*** Opening Data section ***

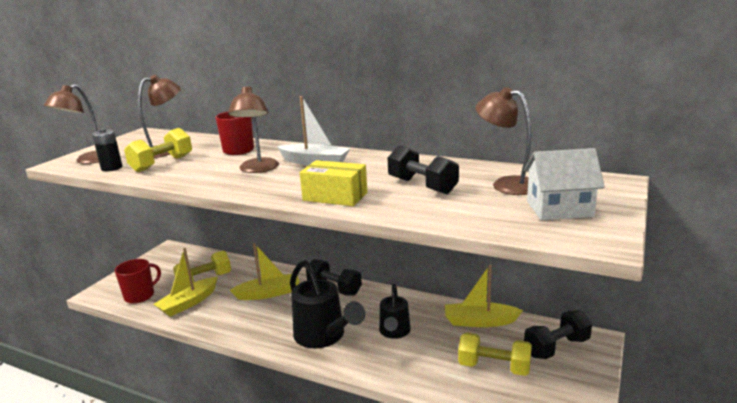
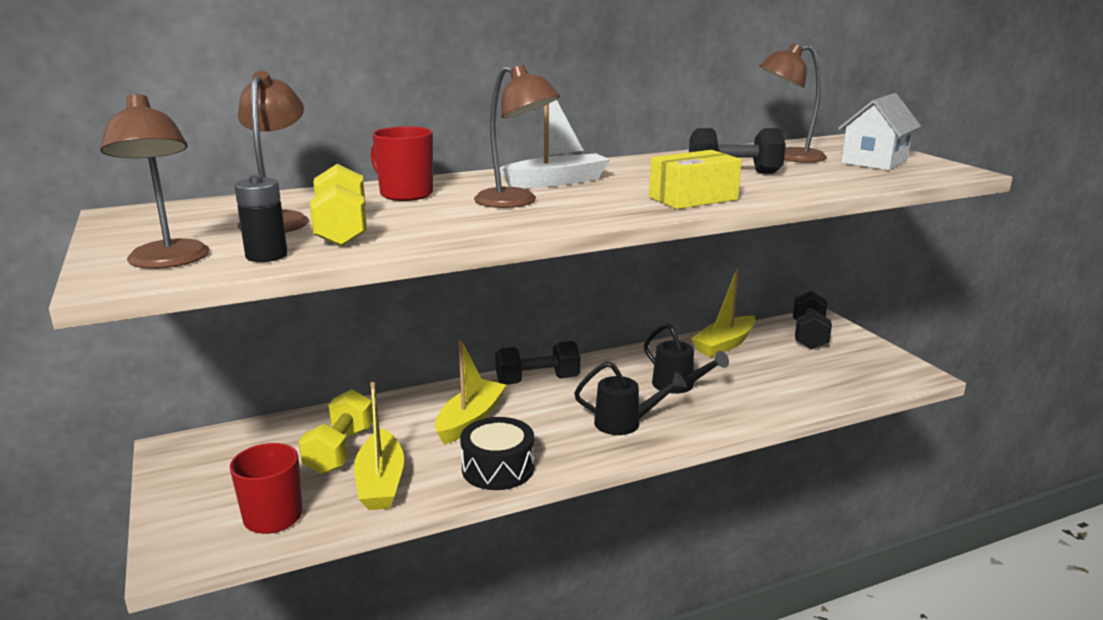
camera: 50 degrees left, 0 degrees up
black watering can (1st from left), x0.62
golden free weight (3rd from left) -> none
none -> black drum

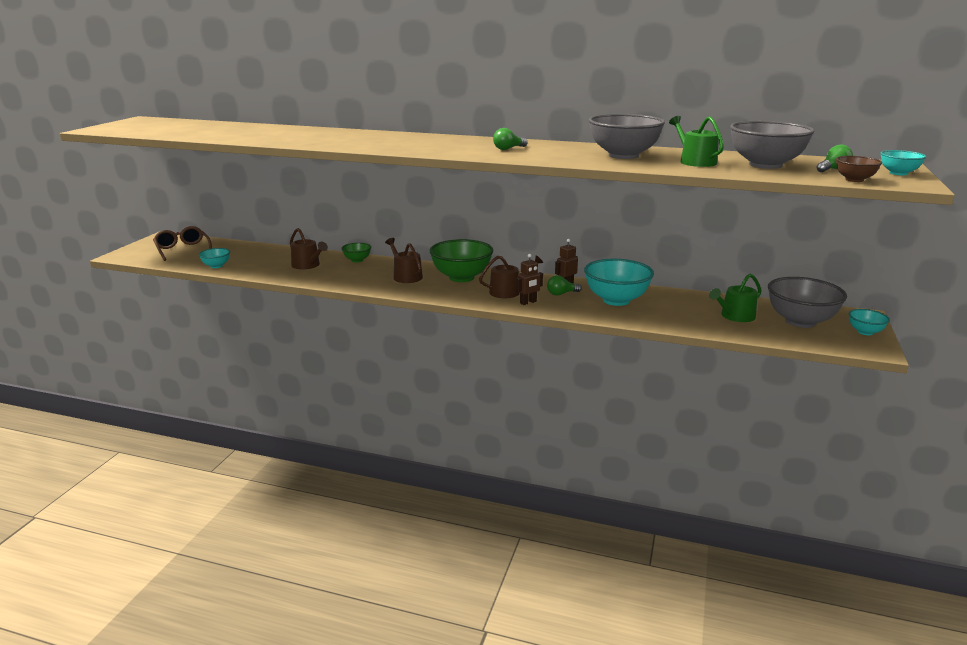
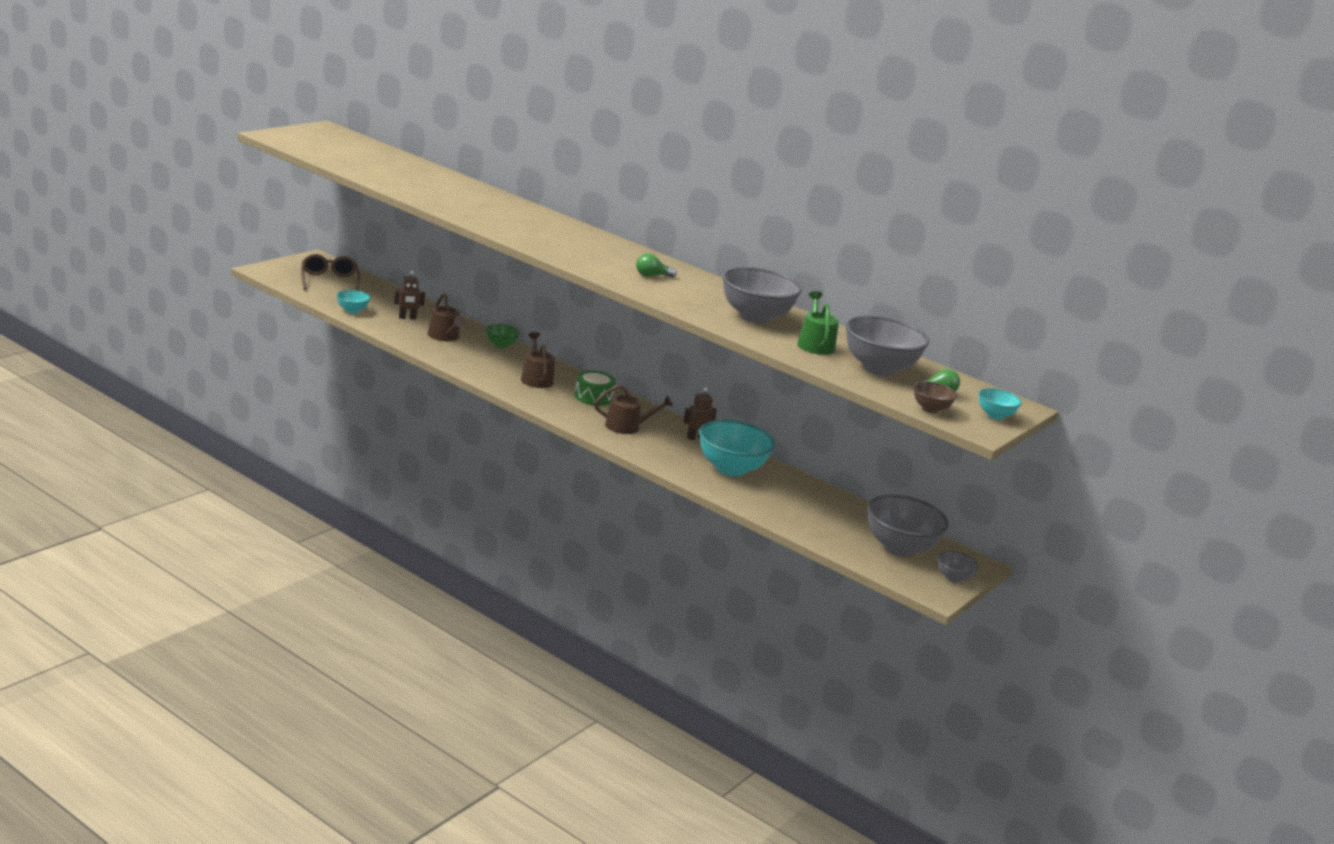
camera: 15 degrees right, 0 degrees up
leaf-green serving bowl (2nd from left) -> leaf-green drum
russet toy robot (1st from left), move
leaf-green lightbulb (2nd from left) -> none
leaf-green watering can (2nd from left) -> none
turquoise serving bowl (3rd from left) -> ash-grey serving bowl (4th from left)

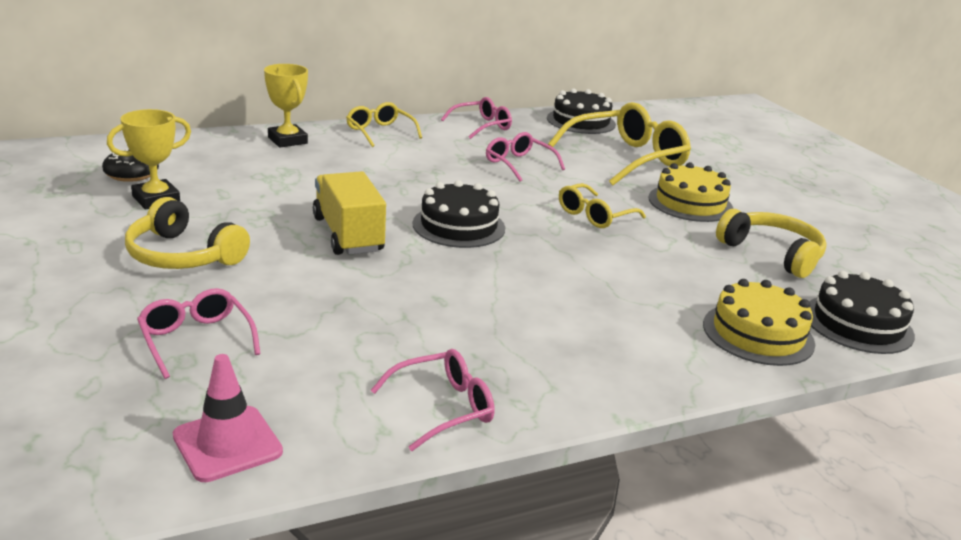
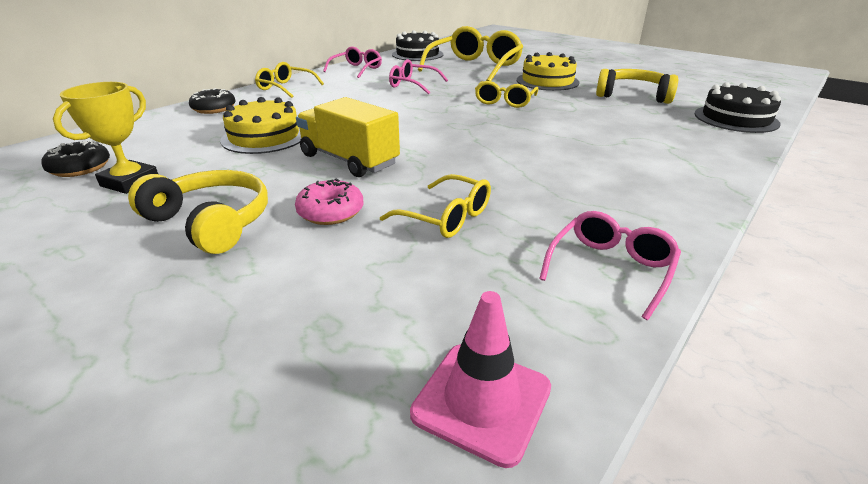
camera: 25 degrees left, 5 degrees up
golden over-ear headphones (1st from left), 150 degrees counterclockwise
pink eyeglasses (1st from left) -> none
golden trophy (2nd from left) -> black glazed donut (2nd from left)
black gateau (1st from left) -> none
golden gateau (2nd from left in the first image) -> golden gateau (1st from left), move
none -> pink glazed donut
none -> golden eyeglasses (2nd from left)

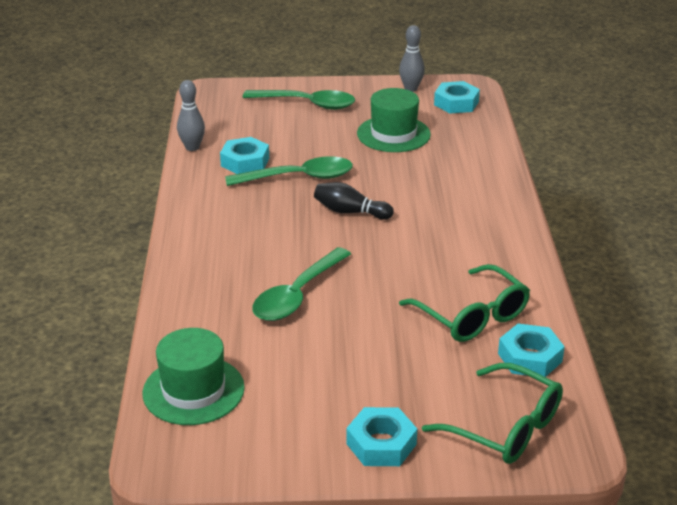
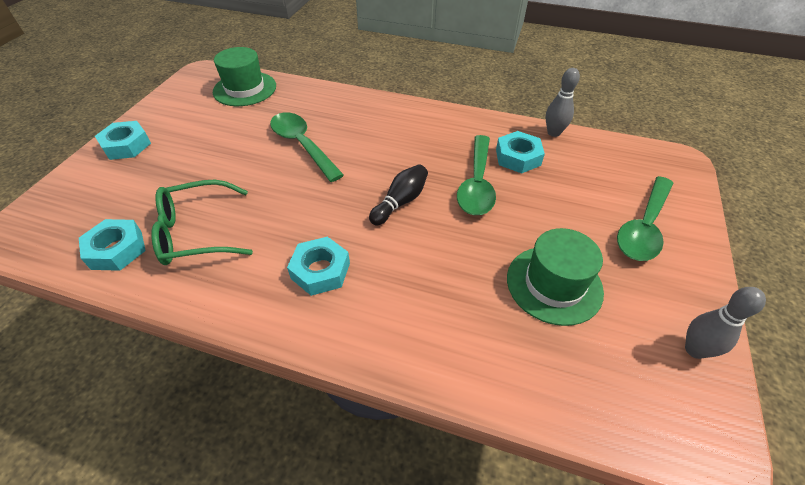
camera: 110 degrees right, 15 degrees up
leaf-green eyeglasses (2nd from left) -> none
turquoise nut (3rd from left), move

*** Closing Data section ***

Starting at the line that holds "black watering can (1st from left), x0.62", retype every line through the end of the data, both ends included. Pictures stay out of the copy.

= Response =
black watering can (1st from left), x0.62
golden free weight (3rd from left) -> none
none -> black drum

camera: 15 degrees right, 0 degrees up
leaf-green serving bowl (2nd from left) -> leaf-green drum
russet toy robot (1st from left), move
leaf-green lightbulb (2nd from left) -> none
leaf-green watering can (2nd from left) -> none
turquoise serving bowl (3rd from left) -> ash-grey serving bowl (4th from left)

camera: 25 degrees left, 5 degrees up
golden over-ear headphones (1st from left), 150 degrees counterclockwise
pink eyeglasses (1st from left) -> none
golden trophy (2nd from left) -> black glazed donut (2nd from left)
black gateau (1st from left) -> none
golden gateau (2nd from left in the first image) -> golden gateau (1st from left), move
none -> pink glazed donut
none -> golden eyeglasses (2nd from left)

camera: 110 degrees right, 15 degrees up
leaf-green eyeglasses (2nd from left) -> none
turquoise nut (3rd from left), move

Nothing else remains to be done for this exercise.